== WHAT THE EXERCISE ASKS ==
Entries follow. Give back exactly the lines starting at the one containing "camera: 10 degrees left, 10 degrees up" and ending at the one containing "(929, 218) = (599, 172): none", and no other lines.

== TASK MATERIAL ==
=== Section Start ===
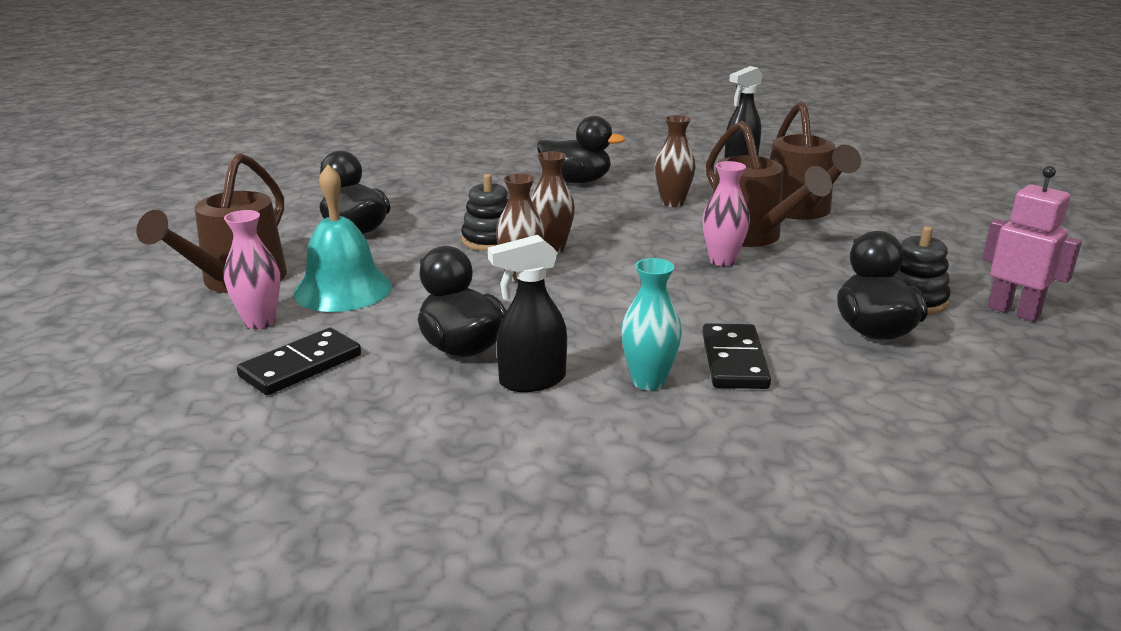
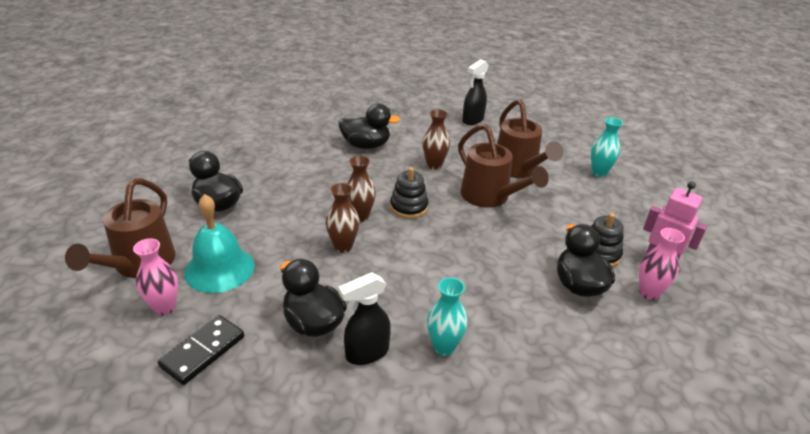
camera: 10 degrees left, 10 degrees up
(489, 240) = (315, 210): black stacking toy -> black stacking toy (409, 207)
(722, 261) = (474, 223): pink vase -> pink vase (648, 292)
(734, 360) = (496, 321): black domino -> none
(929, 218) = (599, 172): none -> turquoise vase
=== Section End ===
=== Section Start ===
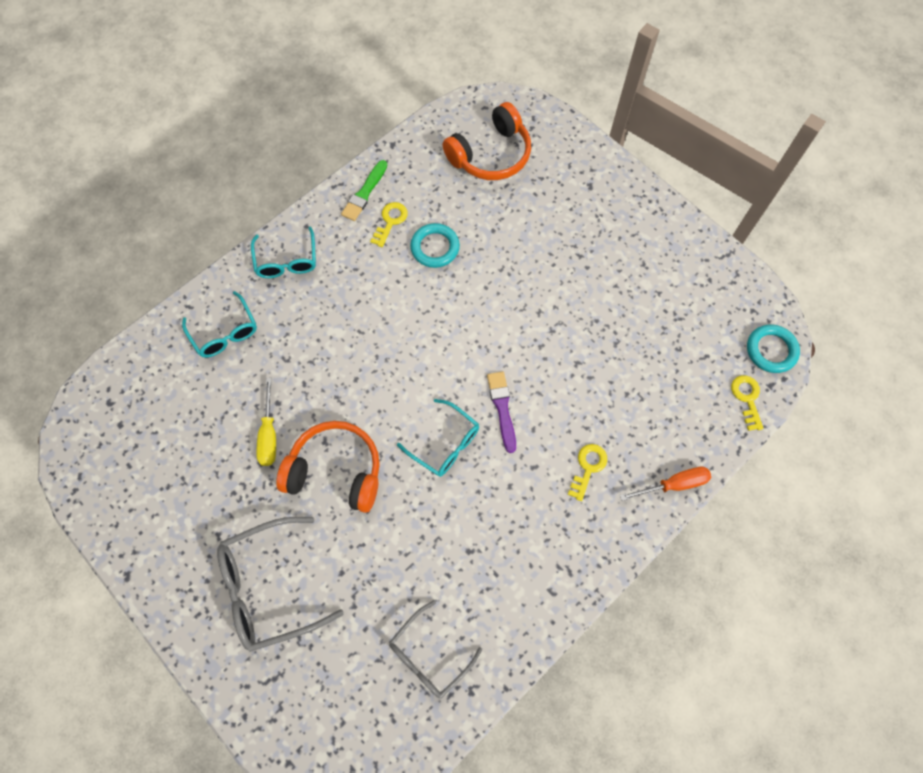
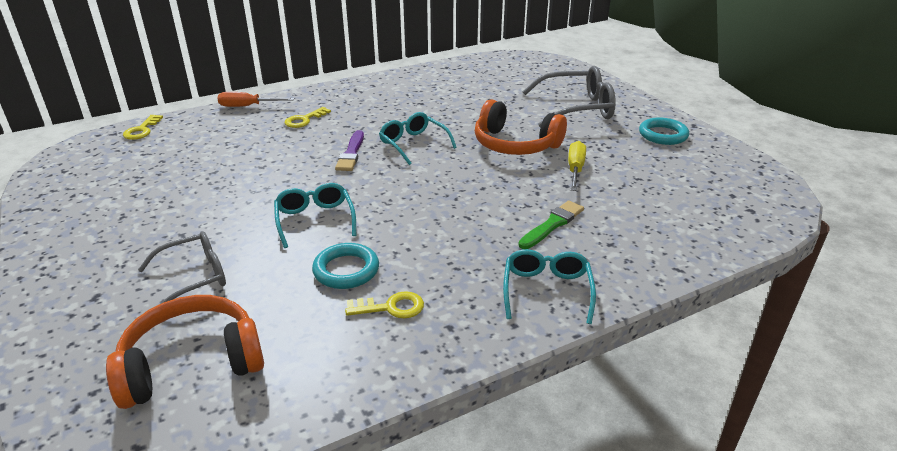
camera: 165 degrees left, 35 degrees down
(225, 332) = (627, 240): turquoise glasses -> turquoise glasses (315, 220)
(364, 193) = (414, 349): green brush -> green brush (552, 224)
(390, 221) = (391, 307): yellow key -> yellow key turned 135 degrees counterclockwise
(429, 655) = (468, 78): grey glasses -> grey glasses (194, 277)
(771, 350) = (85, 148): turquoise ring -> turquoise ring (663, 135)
=== Section End ===
== SOLVED PROBLEM ==
camera: 10 degrees left, 10 degrees up
(489, 240) = (315, 210): black stacking toy -> black stacking toy (409, 207)
(722, 261) = (474, 223): pink vase -> pink vase (648, 292)
(734, 360) = (496, 321): black domino -> none
(929, 218) = (599, 172): none -> turquoise vase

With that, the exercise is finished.